__THE DATA__.
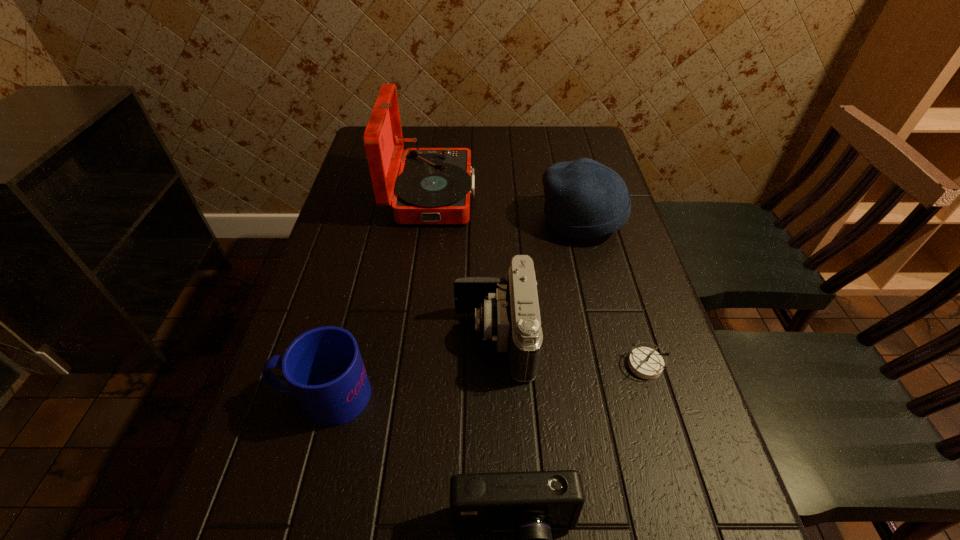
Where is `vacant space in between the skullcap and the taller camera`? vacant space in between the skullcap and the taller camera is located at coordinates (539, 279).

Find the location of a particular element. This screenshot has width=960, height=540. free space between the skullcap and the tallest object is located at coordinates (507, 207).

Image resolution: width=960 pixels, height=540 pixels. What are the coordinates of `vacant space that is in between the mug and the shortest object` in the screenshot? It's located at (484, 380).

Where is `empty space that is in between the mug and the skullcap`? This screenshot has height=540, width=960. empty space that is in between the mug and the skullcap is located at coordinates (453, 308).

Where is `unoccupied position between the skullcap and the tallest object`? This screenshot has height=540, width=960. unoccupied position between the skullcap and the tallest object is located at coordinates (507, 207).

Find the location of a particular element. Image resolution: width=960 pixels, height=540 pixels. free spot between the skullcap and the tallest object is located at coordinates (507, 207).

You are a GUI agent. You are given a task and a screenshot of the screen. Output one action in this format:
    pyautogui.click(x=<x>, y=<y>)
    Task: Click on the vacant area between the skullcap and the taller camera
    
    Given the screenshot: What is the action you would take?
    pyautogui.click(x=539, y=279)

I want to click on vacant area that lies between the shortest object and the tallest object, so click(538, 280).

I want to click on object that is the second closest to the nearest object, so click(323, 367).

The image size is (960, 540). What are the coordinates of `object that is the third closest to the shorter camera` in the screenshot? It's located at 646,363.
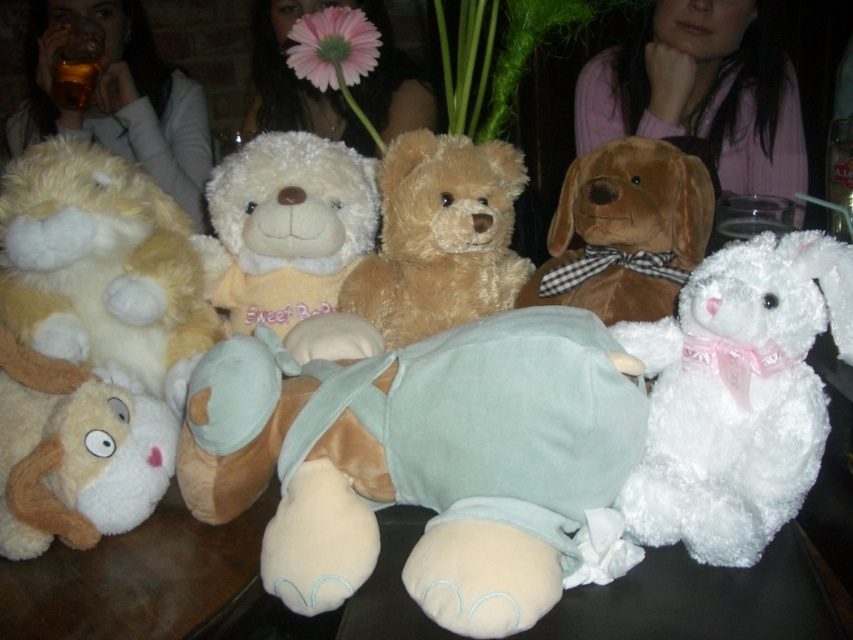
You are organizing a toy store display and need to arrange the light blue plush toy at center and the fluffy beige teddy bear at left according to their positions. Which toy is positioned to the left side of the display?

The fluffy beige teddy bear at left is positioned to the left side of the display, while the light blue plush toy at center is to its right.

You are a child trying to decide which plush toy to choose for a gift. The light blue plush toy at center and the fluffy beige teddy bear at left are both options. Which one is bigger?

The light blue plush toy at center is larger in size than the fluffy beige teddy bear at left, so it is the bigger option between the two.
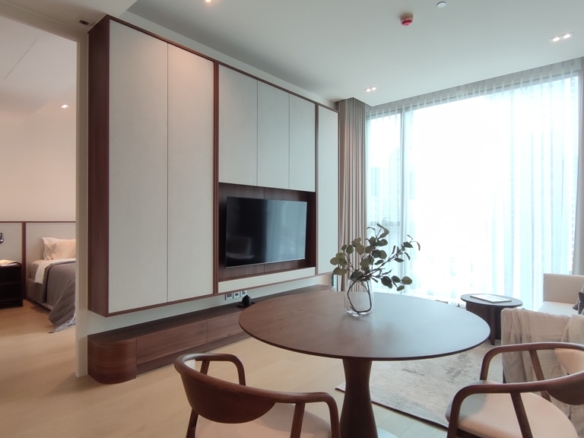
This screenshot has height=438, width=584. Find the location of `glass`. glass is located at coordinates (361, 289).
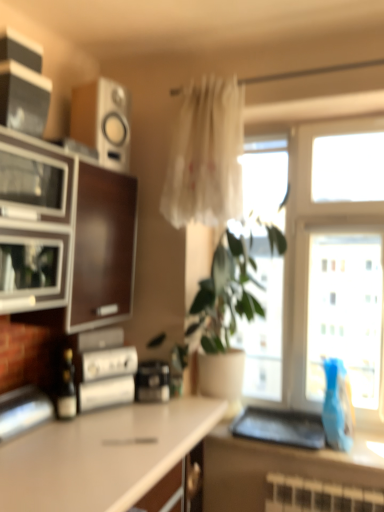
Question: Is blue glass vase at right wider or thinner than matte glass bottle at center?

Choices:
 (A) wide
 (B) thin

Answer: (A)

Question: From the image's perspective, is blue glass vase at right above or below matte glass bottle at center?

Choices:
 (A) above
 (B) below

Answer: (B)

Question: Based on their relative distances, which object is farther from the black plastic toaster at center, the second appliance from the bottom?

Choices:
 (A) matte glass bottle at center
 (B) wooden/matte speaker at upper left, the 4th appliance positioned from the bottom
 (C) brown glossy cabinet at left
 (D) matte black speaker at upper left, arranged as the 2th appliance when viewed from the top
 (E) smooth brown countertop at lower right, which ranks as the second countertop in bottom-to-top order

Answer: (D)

__GIVEN TASK__. Put every line from the start of the data through the line holding "coordinates (453, 308).", inclusive, into a Markdown table with the columns Row and Data line, skipping blank lines and leaving out the pictures.

__FINAL ANSWER__.
| Row | Data line |
|---|---|
| 1 | Where is `vacant space in between the skullcap and the taller camera`? vacant space in between the skullcap and the taller camera is located at coordinates (539, 279). |
| 2 | Find the location of a particular element. This screenshot has width=960, height=540. free space between the skullcap and the tallest object is located at coordinates (507, 207). |
| 3 | Image resolution: width=960 pixels, height=540 pixels. What are the coordinates of `vacant space that is in between the mug and the shortest object` in the screenshot? It's located at (484, 380). |
| 4 | Where is `empty space that is in between the mug and the skullcap`? This screenshot has height=540, width=960. empty space that is in between the mug and the skullcap is located at coordinates (453, 308). |